# Supplied records
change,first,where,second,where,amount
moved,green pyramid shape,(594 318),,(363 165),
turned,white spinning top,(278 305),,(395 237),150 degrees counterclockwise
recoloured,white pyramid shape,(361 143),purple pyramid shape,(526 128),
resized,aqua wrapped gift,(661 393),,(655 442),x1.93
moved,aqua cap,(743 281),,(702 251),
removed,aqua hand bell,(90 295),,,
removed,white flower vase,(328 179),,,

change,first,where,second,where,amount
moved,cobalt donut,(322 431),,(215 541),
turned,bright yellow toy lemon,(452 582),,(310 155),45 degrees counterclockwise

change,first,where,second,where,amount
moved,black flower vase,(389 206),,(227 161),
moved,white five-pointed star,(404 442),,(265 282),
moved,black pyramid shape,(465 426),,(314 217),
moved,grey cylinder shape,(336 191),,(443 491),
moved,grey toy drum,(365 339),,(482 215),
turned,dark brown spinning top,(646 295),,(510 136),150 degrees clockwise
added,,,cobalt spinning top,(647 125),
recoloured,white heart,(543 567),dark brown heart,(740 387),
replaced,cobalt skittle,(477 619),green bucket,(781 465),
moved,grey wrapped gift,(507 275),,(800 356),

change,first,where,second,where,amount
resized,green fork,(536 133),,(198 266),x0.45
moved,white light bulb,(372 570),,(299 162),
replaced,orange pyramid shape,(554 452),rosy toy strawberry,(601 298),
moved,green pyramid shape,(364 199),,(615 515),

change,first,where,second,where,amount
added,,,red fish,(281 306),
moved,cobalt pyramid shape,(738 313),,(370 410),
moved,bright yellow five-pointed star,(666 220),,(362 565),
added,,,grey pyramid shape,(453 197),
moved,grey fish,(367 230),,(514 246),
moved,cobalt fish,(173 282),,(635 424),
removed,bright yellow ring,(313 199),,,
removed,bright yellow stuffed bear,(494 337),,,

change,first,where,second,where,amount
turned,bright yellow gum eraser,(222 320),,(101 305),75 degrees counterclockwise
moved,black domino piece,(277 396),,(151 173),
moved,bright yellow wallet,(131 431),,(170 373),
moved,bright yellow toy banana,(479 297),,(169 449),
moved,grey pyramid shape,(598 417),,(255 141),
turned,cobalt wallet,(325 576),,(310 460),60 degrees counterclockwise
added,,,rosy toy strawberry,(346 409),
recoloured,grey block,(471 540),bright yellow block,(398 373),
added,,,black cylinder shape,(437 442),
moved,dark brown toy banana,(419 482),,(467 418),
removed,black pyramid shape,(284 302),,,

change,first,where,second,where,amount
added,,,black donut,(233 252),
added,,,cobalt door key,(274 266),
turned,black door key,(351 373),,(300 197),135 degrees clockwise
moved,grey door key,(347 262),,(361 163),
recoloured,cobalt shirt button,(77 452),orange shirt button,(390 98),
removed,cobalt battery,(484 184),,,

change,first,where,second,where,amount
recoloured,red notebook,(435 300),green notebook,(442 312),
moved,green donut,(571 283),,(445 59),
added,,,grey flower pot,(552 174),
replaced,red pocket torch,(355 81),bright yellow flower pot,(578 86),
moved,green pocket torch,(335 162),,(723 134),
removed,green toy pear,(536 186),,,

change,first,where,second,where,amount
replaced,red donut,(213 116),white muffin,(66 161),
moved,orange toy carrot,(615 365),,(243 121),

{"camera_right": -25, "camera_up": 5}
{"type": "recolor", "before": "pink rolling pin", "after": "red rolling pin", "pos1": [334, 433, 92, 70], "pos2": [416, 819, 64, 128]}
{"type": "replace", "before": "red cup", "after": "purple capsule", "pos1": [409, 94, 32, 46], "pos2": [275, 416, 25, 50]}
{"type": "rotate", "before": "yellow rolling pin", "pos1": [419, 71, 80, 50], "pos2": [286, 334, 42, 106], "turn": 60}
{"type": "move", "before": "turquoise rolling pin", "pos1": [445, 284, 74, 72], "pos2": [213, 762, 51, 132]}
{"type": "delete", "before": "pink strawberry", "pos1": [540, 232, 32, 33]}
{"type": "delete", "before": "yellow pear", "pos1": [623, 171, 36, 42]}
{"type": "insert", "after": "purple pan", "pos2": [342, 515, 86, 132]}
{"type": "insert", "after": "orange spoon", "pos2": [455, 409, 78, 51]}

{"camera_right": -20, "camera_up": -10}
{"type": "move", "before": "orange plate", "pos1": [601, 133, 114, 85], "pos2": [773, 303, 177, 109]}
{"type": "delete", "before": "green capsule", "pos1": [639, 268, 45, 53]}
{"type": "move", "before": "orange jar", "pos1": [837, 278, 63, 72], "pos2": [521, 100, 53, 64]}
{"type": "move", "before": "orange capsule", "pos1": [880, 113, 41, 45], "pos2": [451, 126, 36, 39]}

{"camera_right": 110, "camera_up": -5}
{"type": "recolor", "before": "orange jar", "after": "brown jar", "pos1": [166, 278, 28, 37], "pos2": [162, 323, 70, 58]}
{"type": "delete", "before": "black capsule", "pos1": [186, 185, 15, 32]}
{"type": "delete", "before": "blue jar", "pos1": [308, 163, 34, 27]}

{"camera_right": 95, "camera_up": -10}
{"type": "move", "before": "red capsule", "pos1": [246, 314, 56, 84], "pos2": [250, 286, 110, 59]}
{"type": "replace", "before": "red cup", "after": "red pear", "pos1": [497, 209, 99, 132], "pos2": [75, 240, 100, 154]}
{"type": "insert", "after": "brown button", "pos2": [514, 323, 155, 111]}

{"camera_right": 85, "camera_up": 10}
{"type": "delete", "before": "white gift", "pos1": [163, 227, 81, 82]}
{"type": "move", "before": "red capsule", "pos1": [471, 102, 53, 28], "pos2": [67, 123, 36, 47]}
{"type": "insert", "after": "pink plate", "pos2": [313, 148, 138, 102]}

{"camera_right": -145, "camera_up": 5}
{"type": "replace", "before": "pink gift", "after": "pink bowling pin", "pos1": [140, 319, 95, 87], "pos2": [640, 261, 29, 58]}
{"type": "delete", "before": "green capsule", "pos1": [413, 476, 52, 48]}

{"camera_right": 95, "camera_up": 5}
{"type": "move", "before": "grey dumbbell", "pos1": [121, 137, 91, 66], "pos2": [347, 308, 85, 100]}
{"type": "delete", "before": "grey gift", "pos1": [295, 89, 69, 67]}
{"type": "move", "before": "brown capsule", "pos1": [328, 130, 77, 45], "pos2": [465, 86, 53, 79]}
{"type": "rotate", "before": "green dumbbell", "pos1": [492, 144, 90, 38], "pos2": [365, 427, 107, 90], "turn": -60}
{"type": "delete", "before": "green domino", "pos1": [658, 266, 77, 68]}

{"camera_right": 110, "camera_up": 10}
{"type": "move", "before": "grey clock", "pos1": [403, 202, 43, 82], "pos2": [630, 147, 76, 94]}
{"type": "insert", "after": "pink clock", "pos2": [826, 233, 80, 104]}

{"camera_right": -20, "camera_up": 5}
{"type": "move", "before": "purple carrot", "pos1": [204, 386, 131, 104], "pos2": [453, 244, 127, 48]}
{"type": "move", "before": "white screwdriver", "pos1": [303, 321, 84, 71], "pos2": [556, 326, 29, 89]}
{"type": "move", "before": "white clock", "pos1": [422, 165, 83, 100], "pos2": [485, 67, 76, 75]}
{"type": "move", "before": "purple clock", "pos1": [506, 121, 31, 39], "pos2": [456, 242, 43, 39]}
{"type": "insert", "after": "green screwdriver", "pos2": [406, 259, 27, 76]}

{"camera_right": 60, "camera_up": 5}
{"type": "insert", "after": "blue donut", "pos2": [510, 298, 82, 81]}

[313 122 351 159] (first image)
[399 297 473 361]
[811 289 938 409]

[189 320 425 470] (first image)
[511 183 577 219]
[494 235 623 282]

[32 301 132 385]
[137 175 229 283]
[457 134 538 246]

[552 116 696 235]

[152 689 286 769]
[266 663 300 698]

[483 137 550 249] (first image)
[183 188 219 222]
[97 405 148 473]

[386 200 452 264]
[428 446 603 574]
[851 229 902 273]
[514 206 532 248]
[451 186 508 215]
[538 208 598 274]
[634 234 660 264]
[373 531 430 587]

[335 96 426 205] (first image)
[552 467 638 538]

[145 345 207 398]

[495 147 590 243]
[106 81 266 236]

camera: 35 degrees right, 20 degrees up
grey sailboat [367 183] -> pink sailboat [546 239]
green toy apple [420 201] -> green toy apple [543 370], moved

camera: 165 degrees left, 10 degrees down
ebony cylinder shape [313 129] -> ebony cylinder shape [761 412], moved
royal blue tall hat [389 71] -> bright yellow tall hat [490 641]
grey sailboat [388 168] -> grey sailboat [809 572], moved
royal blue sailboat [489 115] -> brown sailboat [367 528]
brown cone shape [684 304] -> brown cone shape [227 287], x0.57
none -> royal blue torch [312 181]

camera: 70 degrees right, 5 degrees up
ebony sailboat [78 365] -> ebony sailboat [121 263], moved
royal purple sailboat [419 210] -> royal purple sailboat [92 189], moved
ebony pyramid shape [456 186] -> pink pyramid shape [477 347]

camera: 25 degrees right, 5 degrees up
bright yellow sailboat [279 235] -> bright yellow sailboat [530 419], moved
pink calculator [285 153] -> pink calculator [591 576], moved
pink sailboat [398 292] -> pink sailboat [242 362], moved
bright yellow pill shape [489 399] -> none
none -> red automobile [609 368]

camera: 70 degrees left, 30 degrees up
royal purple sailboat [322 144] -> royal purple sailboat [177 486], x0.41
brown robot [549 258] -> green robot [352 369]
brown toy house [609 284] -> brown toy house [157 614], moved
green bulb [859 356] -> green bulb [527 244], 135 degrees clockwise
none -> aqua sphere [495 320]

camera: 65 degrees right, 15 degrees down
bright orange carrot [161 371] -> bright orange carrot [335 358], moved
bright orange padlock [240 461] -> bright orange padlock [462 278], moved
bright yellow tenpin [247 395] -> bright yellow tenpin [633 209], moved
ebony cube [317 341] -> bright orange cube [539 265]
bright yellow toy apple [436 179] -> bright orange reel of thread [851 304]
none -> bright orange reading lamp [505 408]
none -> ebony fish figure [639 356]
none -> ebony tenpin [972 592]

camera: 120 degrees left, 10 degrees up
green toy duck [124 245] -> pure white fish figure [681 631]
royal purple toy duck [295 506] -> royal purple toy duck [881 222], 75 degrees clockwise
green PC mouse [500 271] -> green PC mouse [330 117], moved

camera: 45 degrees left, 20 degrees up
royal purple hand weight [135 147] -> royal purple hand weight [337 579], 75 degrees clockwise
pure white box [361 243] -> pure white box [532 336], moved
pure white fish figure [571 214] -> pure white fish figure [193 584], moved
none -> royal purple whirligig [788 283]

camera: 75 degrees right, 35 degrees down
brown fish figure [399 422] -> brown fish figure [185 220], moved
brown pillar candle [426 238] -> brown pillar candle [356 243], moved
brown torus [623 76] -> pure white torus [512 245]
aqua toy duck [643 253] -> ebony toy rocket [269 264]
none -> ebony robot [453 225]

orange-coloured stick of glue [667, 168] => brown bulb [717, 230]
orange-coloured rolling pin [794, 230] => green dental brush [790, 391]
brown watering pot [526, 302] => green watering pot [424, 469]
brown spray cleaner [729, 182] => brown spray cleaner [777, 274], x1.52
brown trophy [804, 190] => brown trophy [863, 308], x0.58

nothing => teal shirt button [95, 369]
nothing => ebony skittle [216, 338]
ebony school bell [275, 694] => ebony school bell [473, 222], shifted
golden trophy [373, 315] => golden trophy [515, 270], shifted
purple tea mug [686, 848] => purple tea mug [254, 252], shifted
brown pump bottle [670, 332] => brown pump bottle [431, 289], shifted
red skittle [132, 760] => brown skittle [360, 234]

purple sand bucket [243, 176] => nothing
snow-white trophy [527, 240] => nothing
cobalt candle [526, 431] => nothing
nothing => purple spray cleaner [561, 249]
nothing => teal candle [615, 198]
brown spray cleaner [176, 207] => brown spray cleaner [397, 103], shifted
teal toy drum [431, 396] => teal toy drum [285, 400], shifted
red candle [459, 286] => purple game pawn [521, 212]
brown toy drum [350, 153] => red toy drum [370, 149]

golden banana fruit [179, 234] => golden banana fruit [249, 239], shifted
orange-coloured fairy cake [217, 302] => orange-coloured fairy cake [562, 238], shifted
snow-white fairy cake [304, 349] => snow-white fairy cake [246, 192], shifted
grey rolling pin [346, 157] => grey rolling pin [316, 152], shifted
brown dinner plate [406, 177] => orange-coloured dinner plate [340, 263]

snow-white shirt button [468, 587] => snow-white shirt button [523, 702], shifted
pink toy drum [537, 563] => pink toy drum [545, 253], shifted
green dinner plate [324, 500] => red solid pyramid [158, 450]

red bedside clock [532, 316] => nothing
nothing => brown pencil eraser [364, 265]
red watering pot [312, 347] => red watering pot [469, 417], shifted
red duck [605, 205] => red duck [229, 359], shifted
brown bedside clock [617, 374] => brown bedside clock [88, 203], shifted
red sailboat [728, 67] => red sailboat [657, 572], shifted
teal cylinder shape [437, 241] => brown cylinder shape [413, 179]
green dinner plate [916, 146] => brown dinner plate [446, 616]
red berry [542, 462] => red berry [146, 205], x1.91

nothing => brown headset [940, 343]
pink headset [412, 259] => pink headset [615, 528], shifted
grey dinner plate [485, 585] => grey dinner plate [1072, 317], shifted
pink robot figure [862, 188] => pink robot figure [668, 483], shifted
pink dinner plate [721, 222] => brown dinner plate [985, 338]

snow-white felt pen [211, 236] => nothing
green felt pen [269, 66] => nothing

# Work order
Everything starting at the line containing "orange-coloured rolling pin" and ending at the line containing "brown spray cleaner [729, 182]" in the records above should be repeated exactly, and only that.

# Finished task
orange-coloured rolling pin [794, 230] => green dental brush [790, 391]
brown watering pot [526, 302] => green watering pot [424, 469]
brown spray cleaner [729, 182] => brown spray cleaner [777, 274], x1.52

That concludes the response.